• _Collection entries_:
********************
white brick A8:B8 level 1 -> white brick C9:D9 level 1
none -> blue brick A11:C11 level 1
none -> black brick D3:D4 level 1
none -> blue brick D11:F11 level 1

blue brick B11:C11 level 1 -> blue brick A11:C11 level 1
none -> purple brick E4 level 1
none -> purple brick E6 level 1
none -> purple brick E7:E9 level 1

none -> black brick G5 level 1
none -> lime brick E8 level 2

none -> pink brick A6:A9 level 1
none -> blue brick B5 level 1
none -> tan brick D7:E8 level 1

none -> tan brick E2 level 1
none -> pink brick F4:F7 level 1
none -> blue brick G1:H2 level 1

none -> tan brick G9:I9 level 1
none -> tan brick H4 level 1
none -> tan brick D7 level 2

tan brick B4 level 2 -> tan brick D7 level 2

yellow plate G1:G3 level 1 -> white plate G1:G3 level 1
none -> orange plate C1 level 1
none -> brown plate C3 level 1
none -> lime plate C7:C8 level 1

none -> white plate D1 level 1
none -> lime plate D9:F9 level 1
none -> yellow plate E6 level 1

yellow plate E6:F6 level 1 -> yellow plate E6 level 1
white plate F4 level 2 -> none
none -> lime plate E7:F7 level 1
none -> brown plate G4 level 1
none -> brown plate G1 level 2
********************
• _About this task_: Retype every entry, keeping each character as it was.

• _Output below_:
white brick A8:B8 level 1 -> white brick C9:D9 level 1
none -> blue brick A11:C11 level 1
none -> black brick D3:D4 level 1
none -> blue brick D11:F11 level 1

blue brick B11:C11 level 1 -> blue brick A11:C11 level 1
none -> purple brick E4 level 1
none -> purple brick E6 level 1
none -> purple brick E7:E9 level 1

none -> black brick G5 level 1
none -> lime brick E8 level 2

none -> pink brick A6:A9 level 1
none -> blue brick B5 level 1
none -> tan brick D7:E8 level 1

none -> tan brick E2 level 1
none -> pink brick F4:F7 level 1
none -> blue brick G1:H2 level 1

none -> tan brick G9:I9 level 1
none -> tan brick H4 level 1
none -> tan brick D7 level 2

tan brick B4 level 2 -> tan brick D7 level 2

yellow plate G1:G3 level 1 -> white plate G1:G3 level 1
none -> orange plate C1 level 1
none -> brown plate C3 level 1
none -> lime plate C7:C8 level 1

none -> white plate D1 level 1
none -> lime plate D9:F9 level 1
none -> yellow plate E6 level 1

yellow plate E6:F6 level 1 -> yellow plate E6 level 1
white plate F4 level 2 -> none
none -> lime plate E7:F7 level 1
none -> brown plate G4 level 1
none -> brown plate G1 level 2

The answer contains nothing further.